>>>>
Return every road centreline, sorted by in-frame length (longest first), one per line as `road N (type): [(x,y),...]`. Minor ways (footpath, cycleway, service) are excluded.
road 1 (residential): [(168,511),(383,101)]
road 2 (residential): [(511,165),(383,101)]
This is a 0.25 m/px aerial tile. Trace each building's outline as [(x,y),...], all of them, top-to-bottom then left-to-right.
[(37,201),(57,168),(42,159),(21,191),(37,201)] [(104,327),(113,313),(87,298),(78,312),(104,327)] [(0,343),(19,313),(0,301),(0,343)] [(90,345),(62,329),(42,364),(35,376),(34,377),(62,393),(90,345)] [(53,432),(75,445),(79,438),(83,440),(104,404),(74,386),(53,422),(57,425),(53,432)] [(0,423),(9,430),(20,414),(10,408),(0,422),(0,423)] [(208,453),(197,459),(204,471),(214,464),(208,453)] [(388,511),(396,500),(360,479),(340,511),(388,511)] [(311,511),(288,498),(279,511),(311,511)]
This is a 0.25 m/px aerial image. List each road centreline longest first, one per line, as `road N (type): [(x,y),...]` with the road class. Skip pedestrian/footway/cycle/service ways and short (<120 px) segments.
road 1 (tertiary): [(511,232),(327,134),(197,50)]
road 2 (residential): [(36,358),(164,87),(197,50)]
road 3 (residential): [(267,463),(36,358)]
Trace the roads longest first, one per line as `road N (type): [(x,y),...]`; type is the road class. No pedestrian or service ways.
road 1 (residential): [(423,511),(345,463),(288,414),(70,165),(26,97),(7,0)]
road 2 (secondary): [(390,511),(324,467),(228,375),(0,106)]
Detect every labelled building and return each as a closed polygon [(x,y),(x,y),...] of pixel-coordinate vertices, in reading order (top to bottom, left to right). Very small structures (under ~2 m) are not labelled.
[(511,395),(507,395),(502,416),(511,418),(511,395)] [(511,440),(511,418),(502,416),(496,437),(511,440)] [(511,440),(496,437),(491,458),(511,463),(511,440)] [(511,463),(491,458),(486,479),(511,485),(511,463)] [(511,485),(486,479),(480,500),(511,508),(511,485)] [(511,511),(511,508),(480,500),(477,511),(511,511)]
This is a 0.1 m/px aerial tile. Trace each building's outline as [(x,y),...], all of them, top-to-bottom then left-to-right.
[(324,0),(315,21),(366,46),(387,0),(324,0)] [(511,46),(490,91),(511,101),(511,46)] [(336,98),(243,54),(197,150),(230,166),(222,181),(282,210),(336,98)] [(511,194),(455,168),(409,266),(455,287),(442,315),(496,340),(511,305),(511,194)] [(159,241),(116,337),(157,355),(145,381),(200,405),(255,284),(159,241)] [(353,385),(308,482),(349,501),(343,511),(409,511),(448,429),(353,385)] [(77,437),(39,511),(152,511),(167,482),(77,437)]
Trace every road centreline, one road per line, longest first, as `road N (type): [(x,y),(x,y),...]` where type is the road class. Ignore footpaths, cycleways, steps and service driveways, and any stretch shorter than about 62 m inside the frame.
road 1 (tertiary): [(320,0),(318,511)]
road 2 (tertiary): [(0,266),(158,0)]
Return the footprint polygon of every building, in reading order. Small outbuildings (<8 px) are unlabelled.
<<<<
EXERCISE INSTRUCTIONS:
Please change "centreline" to "center line" in the stretch from the first row above through the line that contains "road 3 (residential): [(267,463),(36,358)]", leaving everything else as it is. Return only those lines.

ANSWER BELOW:
Return every road center line, sorted by in-frame length (longest first), one per line as `road N (type): [(x,y),...]`. Minor ways (footpath, cycleway, service) are excluded.
road 1 (residential): [(168,511),(383,101)]
road 2 (residential): [(511,165),(383,101)]
This is a 0.25 m/px aerial tile. Trace each building's outline as [(x,y),...], all of them, top-to-bottom then left-to-right.
[(37,201),(57,168),(42,159),(21,191),(37,201)] [(104,327),(113,313),(87,298),(78,312),(104,327)] [(0,343),(19,313),(0,301),(0,343)] [(90,345),(62,329),(42,364),(35,376),(34,377),(62,393),(90,345)] [(53,432),(75,445),(79,438),(83,440),(104,404),(74,386),(53,422),(57,425),(53,432)] [(0,423),(9,430),(20,414),(10,408),(0,422),(0,423)] [(208,453),(197,459),(204,471),(214,464),(208,453)] [(388,511),(396,500),(360,479),(340,511),(388,511)] [(311,511),(288,498),(279,511),(311,511)]
This is a 0.25 m/px aerial image. List each road center line longest first, one per line, as `road N (type): [(x,y),...]` with the road class. Skip pedestrian/footway/cycle/service ways and short (<120 px) segments.
road 1 (tertiary): [(511,232),(327,134),(197,50)]
road 2 (residential): [(36,358),(164,87),(197,50)]
road 3 (residential): [(267,463),(36,358)]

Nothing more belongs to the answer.